Exercise inputs
****************************************

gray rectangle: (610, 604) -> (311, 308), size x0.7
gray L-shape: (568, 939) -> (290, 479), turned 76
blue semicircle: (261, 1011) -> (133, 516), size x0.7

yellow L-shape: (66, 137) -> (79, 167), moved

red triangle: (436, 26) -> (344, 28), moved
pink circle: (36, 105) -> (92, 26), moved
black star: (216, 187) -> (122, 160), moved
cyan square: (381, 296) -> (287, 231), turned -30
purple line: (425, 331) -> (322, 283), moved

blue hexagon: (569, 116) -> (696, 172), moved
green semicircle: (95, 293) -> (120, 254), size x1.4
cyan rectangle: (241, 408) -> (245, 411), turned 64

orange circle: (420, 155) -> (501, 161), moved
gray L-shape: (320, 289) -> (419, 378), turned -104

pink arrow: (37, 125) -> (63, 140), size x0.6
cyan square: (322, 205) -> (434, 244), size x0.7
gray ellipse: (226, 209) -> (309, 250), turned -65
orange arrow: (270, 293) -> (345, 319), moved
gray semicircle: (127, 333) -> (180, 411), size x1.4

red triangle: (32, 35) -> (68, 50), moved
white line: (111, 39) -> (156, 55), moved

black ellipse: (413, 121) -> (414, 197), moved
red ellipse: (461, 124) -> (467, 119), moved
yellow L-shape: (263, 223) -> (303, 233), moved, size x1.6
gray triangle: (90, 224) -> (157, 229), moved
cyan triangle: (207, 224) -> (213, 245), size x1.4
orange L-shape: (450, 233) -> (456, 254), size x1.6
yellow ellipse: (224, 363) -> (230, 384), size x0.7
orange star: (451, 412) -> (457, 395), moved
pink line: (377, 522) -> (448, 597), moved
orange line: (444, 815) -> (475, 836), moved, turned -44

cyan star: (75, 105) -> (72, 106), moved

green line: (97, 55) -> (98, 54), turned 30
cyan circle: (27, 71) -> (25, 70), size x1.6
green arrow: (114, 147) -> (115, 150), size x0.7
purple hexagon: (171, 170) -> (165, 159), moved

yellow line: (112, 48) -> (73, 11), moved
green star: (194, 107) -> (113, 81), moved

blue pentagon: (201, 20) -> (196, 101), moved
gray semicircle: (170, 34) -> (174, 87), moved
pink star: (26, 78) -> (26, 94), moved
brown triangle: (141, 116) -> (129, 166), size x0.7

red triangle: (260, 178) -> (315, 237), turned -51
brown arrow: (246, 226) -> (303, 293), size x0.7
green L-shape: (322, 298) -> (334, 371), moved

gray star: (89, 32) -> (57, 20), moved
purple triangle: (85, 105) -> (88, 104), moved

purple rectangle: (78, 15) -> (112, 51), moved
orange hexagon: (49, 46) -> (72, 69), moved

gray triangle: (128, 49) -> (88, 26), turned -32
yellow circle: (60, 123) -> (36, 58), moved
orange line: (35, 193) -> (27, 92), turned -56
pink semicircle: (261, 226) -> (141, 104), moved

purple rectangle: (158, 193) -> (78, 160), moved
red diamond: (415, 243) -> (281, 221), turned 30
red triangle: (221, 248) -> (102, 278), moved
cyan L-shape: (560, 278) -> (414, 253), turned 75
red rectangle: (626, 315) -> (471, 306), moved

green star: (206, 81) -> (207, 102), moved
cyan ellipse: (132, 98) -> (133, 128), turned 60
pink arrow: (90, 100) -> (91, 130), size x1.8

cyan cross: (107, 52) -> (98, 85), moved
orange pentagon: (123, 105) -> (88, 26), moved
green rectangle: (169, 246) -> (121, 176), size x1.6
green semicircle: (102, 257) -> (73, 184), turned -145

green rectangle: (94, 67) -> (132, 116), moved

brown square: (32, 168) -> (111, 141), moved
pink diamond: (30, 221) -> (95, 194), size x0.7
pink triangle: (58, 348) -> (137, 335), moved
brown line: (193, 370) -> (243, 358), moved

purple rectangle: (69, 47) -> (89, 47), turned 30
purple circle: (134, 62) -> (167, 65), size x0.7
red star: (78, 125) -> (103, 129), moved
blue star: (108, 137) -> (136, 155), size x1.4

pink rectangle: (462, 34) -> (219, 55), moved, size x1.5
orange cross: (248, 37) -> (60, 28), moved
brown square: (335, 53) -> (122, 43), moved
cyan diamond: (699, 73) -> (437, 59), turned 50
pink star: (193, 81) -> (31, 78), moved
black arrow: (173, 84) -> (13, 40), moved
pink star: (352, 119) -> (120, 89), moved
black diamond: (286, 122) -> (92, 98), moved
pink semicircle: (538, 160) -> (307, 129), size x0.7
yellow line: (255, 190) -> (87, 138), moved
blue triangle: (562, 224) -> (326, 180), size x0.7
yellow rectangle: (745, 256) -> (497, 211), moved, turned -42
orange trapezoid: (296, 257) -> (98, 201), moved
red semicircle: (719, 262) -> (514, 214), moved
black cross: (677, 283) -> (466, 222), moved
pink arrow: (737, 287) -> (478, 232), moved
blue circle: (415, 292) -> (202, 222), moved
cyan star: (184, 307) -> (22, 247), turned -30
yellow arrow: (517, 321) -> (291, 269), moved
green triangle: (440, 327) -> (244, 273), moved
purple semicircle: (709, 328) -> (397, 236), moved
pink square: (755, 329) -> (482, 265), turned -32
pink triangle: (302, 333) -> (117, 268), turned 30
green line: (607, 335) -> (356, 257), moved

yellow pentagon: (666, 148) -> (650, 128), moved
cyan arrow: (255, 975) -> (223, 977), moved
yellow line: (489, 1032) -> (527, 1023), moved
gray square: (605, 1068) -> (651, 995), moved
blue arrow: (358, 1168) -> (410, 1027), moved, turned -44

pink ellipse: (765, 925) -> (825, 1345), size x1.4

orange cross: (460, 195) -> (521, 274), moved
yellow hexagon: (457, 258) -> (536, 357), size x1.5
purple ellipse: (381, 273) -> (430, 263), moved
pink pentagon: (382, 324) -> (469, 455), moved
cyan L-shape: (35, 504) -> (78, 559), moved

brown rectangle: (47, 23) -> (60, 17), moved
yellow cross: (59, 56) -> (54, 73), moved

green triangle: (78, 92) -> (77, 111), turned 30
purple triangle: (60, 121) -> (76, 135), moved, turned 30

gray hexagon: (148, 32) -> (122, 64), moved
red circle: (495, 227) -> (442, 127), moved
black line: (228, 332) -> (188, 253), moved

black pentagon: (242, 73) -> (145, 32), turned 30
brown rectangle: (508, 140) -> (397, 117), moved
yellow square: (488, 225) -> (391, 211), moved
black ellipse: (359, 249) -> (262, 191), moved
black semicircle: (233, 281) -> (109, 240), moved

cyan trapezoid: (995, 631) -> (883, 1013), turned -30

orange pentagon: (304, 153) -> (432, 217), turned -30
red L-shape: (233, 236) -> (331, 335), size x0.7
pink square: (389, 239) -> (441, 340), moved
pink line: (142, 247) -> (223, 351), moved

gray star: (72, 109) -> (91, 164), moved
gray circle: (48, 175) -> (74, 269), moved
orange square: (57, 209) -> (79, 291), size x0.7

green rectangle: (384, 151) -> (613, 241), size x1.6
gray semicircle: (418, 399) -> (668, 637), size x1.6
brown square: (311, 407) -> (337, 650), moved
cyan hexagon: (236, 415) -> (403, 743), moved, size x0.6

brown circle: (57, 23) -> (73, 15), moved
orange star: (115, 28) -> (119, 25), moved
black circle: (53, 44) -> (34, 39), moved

****************************************

What the exercise asks
Copy the lines above exactly. Start with the line containing "gray L-shape: (320, 289)", end with the line containing "orange arrow: (270, 293) -> (345, 319), moved", and include both.

The completed task
gray L-shape: (320, 289) -> (419, 378), turned -104

pink arrow: (37, 125) -> (63, 140), size x0.6
cyan square: (322, 205) -> (434, 244), size x0.7
gray ellipse: (226, 209) -> (309, 250), turned -65
orange arrow: (270, 293) -> (345, 319), moved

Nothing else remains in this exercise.